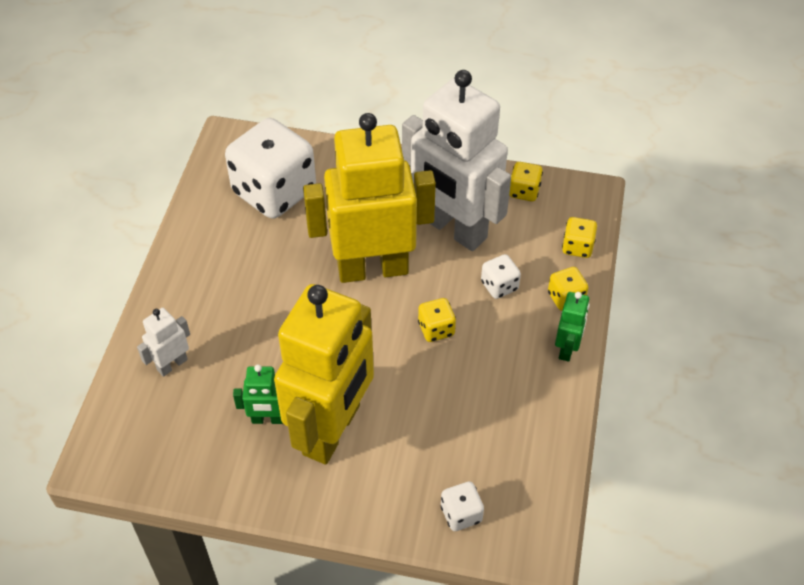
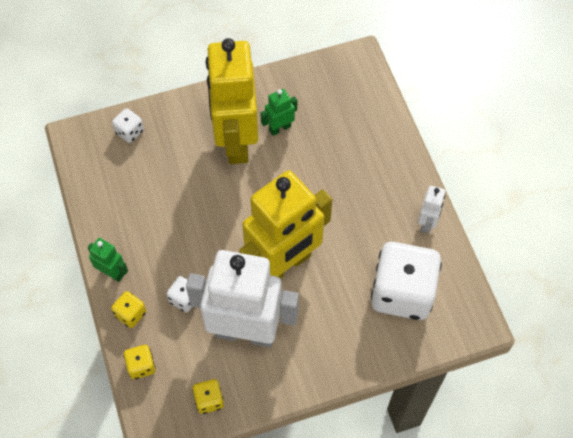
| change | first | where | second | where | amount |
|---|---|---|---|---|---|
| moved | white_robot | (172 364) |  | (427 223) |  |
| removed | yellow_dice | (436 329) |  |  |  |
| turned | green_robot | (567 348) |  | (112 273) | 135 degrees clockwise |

◆ ◆ ◆ ◆ ◆ ◆ ◆

> Task directions: The whole listing, minus its images, should be repeated exactly.

> Answer:
| change | first | where | second | where | amount |
|---|---|---|---|---|---|
| moved | white_robot | (172 364) |  | (427 223) |  |
| removed | yellow_dice | (436 329) |  |  |  |
| turned | green_robot | (567 348) |  | (112 273) | 135 degrees clockwise |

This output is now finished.